Shape position tracking data:
========

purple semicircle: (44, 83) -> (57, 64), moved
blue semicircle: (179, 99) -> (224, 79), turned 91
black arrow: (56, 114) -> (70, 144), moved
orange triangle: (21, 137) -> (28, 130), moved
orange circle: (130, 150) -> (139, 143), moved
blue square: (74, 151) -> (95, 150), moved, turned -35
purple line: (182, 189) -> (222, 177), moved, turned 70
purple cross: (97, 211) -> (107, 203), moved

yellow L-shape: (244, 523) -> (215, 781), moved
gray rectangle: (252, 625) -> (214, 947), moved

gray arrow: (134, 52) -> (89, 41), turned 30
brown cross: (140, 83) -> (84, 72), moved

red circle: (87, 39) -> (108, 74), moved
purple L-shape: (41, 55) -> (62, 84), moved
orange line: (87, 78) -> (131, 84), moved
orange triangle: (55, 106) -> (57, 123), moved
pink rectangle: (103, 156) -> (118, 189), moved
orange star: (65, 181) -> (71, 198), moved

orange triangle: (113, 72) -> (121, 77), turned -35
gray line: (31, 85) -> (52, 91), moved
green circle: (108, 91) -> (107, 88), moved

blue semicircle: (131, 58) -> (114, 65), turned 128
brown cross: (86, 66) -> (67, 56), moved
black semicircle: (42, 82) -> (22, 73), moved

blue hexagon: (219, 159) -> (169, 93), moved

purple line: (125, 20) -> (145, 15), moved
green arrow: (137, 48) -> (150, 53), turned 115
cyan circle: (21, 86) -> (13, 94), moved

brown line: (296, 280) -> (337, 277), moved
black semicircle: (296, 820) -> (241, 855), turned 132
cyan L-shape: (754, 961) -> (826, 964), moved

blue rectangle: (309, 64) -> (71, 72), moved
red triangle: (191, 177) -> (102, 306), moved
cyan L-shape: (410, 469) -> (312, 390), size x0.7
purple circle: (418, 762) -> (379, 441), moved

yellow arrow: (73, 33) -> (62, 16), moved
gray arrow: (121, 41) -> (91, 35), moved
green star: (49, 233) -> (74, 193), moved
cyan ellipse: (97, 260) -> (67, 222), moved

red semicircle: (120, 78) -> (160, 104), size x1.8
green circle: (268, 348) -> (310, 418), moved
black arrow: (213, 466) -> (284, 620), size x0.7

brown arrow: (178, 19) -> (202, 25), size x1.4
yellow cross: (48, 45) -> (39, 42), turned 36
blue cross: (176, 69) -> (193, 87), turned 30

========

> **Instructions for the task**
Filter the entries above down to the lines that hold the word "black", and copy those lines.

> **Response area**
black arrow: (56, 114) -> (70, 144), moved
black semicircle: (42, 82) -> (22, 73), moved
black semicircle: (296, 820) -> (241, 855), turned 132
black arrow: (213, 466) -> (284, 620), size x0.7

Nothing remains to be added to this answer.